Data extracted from a collection:
BEGIN

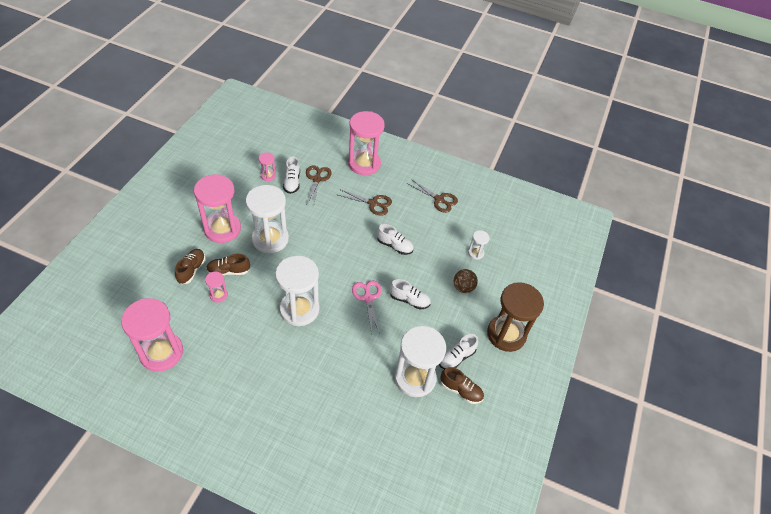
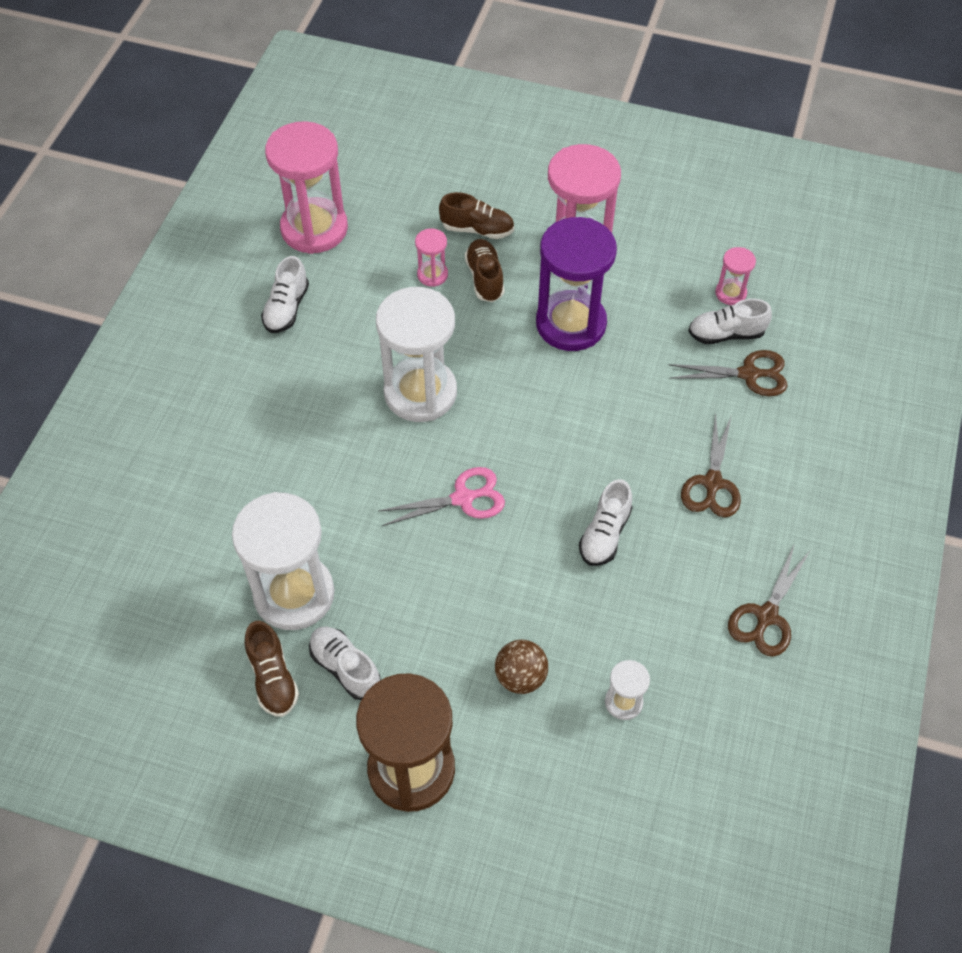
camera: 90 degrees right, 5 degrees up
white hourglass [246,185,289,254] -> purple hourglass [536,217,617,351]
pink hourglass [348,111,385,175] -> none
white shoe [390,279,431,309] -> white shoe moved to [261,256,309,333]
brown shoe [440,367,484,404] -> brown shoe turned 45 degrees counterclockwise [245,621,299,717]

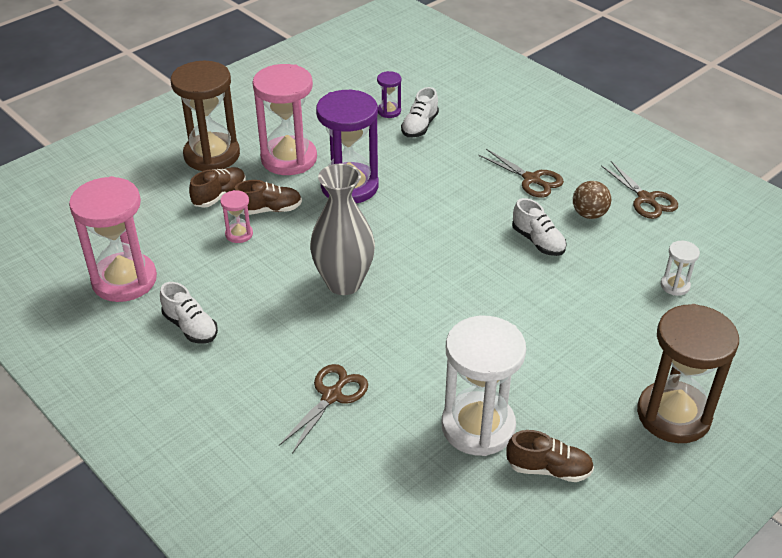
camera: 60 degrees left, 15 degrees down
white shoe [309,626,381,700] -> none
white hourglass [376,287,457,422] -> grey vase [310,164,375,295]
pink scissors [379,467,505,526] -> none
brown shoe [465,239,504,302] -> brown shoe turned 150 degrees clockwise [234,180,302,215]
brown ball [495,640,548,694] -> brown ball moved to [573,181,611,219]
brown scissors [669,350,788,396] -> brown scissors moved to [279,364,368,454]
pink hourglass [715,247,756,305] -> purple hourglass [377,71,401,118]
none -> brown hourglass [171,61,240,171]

END
BEGIN

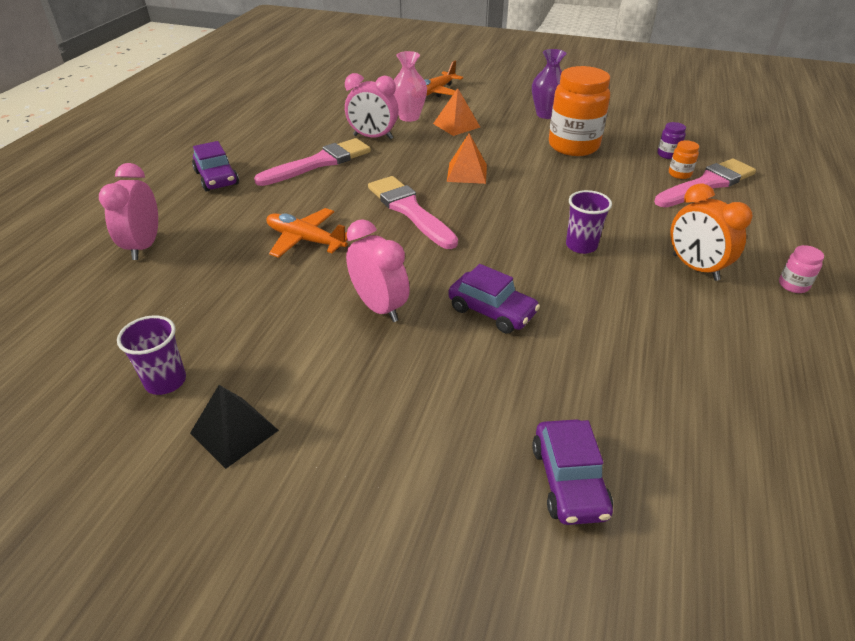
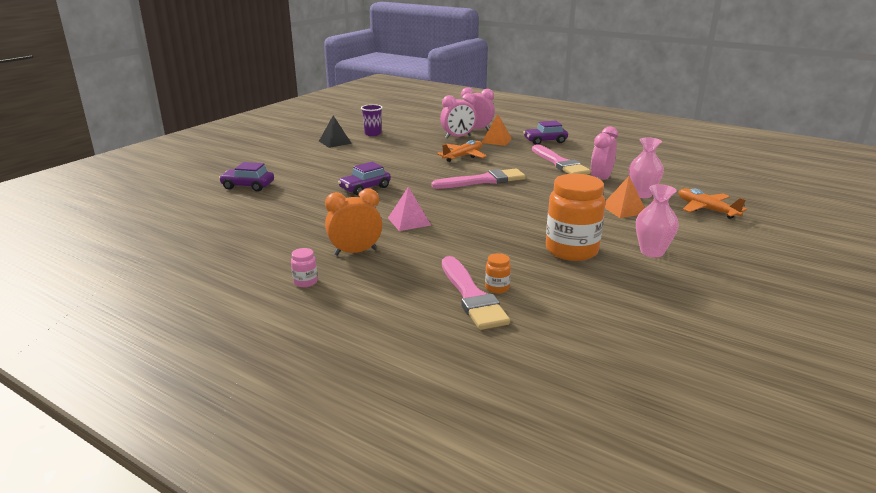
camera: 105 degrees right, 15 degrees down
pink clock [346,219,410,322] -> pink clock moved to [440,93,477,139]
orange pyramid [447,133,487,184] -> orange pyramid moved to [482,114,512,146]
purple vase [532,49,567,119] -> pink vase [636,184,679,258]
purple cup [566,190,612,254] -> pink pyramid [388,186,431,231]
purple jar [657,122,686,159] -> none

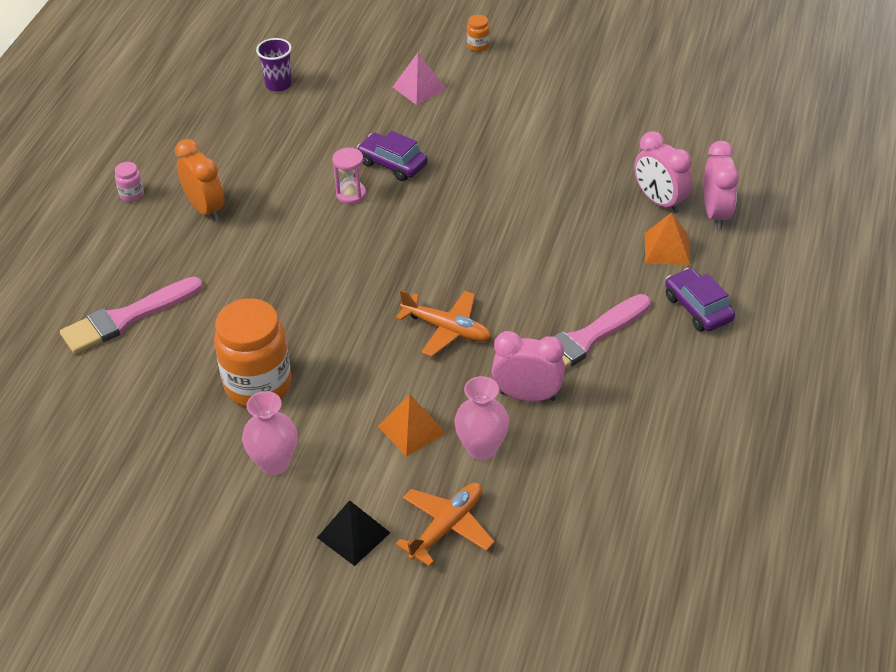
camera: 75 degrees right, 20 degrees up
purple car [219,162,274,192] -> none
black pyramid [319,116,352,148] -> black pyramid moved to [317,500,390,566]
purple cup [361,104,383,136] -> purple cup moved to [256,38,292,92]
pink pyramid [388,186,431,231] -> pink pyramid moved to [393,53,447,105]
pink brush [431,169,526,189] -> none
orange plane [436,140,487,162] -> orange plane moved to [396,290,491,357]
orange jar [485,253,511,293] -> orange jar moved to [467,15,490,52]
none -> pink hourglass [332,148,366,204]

END
BEGIN

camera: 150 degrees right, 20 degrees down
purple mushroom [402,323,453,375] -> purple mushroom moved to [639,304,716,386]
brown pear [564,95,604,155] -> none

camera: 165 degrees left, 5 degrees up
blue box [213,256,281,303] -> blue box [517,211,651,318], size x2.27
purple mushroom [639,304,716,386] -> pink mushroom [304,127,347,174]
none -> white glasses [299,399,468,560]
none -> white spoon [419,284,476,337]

END

» WHAT THIS TASK INVOLVES
Look back at the entries above. Retype the line with "camera: 150 degrees right, 20 degrees down", the line with "none -> white spoon [419,284,476,337]", and all lines in between.

» REPLY TO THE TASK
camera: 150 degrees right, 20 degrees down
purple mushroom [402,323,453,375] -> purple mushroom moved to [639,304,716,386]
brown pear [564,95,604,155] -> none

camera: 165 degrees left, 5 degrees up
blue box [213,256,281,303] -> blue box [517,211,651,318], size x2.27
purple mushroom [639,304,716,386] -> pink mushroom [304,127,347,174]
none -> white glasses [299,399,468,560]
none -> white spoon [419,284,476,337]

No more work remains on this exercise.